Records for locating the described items
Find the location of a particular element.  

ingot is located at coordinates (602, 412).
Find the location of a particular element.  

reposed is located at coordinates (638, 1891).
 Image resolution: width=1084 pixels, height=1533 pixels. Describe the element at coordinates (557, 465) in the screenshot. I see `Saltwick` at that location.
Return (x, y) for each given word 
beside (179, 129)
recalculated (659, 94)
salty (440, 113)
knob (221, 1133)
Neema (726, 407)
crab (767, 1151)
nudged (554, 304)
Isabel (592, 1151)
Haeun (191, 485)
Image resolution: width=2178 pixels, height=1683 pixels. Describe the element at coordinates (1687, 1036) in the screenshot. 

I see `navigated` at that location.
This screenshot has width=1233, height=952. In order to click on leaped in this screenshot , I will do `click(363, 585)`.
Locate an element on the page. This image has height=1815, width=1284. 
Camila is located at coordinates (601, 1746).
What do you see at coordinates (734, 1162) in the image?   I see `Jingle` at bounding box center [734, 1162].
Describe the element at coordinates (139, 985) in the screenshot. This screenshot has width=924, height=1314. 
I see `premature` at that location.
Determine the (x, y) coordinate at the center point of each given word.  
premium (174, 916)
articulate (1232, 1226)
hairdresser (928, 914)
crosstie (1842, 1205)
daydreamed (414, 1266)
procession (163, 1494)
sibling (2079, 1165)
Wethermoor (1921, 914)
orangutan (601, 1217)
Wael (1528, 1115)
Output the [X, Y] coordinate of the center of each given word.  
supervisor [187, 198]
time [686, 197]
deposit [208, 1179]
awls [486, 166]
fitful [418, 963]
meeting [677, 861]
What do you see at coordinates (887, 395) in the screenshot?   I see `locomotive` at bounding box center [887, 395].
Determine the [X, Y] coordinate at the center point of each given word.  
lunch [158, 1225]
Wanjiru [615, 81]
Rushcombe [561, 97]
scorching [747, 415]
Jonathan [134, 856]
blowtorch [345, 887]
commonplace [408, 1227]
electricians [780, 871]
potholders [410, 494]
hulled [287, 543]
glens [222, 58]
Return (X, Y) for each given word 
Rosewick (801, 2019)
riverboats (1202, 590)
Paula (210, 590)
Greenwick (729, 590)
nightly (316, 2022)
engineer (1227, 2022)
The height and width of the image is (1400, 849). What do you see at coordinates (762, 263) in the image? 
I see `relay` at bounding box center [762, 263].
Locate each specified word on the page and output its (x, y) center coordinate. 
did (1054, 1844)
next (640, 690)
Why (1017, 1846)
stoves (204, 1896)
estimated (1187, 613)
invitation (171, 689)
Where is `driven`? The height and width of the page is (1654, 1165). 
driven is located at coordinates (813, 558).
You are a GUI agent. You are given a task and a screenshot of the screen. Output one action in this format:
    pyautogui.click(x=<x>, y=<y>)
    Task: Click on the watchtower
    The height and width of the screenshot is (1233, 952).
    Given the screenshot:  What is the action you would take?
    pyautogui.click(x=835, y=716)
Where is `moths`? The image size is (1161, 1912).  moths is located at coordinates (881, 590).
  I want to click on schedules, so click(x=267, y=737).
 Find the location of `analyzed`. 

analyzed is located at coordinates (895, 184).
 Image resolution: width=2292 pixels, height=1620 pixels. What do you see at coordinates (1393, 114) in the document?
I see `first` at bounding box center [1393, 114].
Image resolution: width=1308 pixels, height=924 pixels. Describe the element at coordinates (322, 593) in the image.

EXERCISE AIM. Copy every line of the material above word for word.

THE ANSWER.
Find the location of a particular element.  

ingot is located at coordinates (602, 412).
Find the location of a particular element.  

reposed is located at coordinates (638, 1891).
 Image resolution: width=1084 pixels, height=1533 pixels. Describe the element at coordinates (557, 465) in the screenshot. I see `Saltwick` at that location.
Return (x, y) for each given word 
beside (179, 129)
recalculated (659, 94)
salty (440, 113)
knob (221, 1133)
Neema (726, 407)
crab (767, 1151)
nudged (554, 304)
Isabel (592, 1151)
Haeun (191, 485)
Image resolution: width=2178 pixels, height=1683 pixels. Describe the element at coordinates (1687, 1036) in the screenshot. 

I see `navigated` at that location.
This screenshot has width=1233, height=952. In order to click on leaped in this screenshot , I will do `click(363, 585)`.
Locate an element on the page. This image has height=1815, width=1284. 
Camila is located at coordinates (601, 1746).
What do you see at coordinates (734, 1162) in the image?   I see `Jingle` at bounding box center [734, 1162].
Describe the element at coordinates (139, 985) in the screenshot. This screenshot has width=924, height=1314. 
I see `premature` at that location.
Determine the (x, y) coordinate at the center point of each given word.  
premium (174, 916)
articulate (1232, 1226)
hairdresser (928, 914)
crosstie (1842, 1205)
daydreamed (414, 1266)
procession (163, 1494)
sibling (2079, 1165)
Wethermoor (1921, 914)
orangutan (601, 1217)
Wael (1528, 1115)
Output the [X, Y] coordinate of the center of each given word.  
supervisor [187, 198]
time [686, 197]
deposit [208, 1179]
awls [486, 166]
fitful [418, 963]
meeting [677, 861]
What do you see at coordinates (887, 395) in the screenshot?   I see `locomotive` at bounding box center [887, 395].
Determine the [X, Y] coordinate at the center point of each given word.  
lunch [158, 1225]
Wanjiru [615, 81]
Rushcombe [561, 97]
scorching [747, 415]
Jonathan [134, 856]
blowtorch [345, 887]
commonplace [408, 1227]
electricians [780, 871]
potholders [410, 494]
hulled [287, 543]
glens [222, 58]
Return (X, Y) for each given word 
Rosewick (801, 2019)
riverboats (1202, 590)
Paula (210, 590)
Greenwick (729, 590)
nightly (316, 2022)
engineer (1227, 2022)
The height and width of the image is (1400, 849). What do you see at coordinates (762, 263) in the image? 
I see `relay` at bounding box center [762, 263].
Locate each specified word on the page and output its (x, y) center coordinate. 
did (1054, 1844)
next (640, 690)
Why (1017, 1846)
stoves (204, 1896)
estimated (1187, 613)
invitation (171, 689)
Where is `driven`? The height and width of the page is (1654, 1165). 
driven is located at coordinates (813, 558).
You are a GUI agent. You are given a task and a screenshot of the screen. Output one action in this format:
    pyautogui.click(x=<x>, y=<y>)
    Task: Click on the watchtower
    The height and width of the screenshot is (1233, 952).
    Given the screenshot:  What is the action you would take?
    pyautogui.click(x=835, y=716)
Where is `moths`? The image size is (1161, 1912).  moths is located at coordinates (881, 590).
  I want to click on schedules, so click(x=267, y=737).
 Find the location of `analyzed`. 

analyzed is located at coordinates (895, 184).
 Image resolution: width=2292 pixels, height=1620 pixels. What do you see at coordinates (1393, 114) in the document?
I see `first` at bounding box center [1393, 114].
Image resolution: width=1308 pixels, height=924 pixels. Describe the element at coordinates (322, 593) in the image.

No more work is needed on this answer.